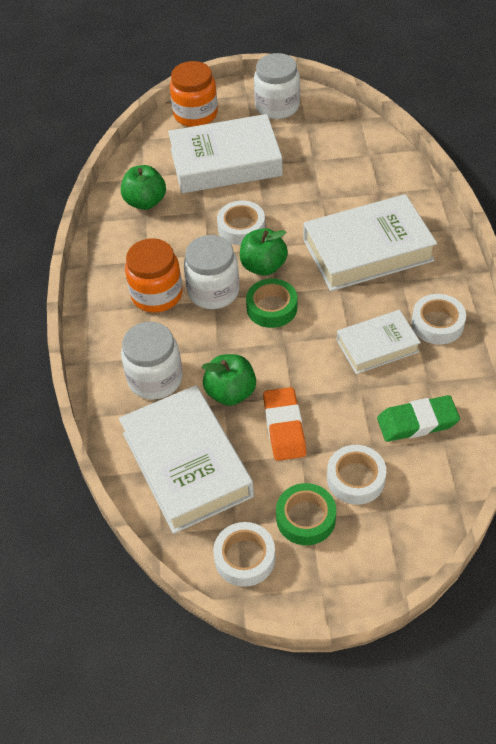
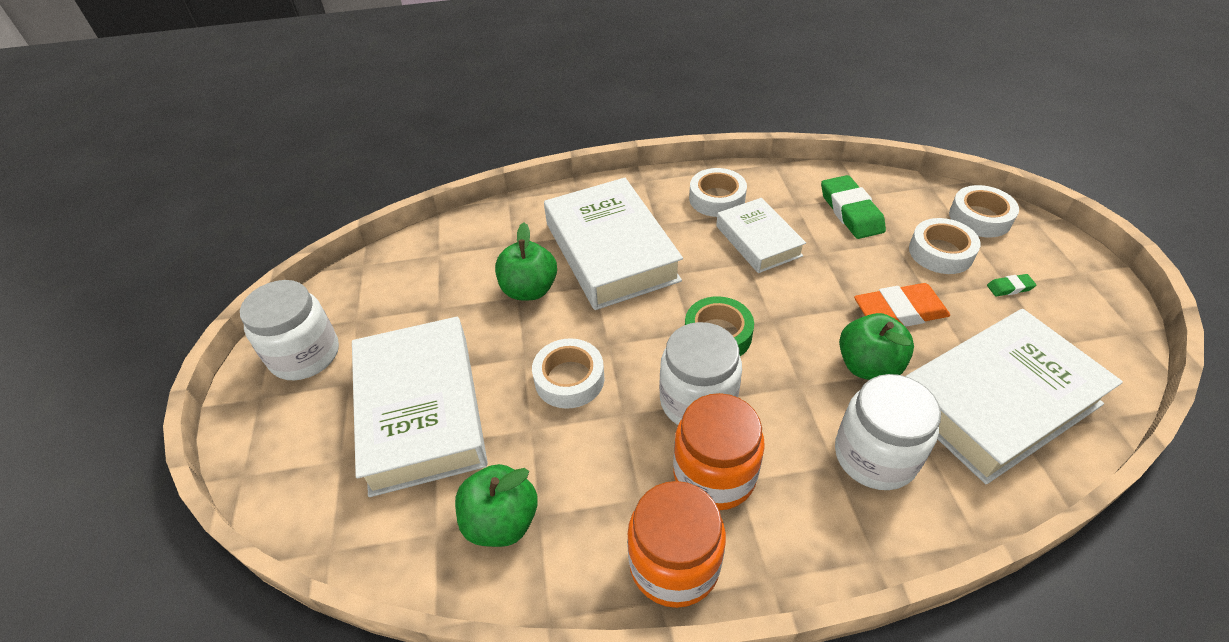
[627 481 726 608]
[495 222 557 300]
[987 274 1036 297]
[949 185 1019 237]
:::
◆ PROBLEM ◆
Transcribe the lines above exactly, setting aside any picture among them.

◆ SOLUTION TO THIS PROBLEM ◆
[627 481 726 608]
[495 222 557 300]
[987 274 1036 297]
[949 185 1019 237]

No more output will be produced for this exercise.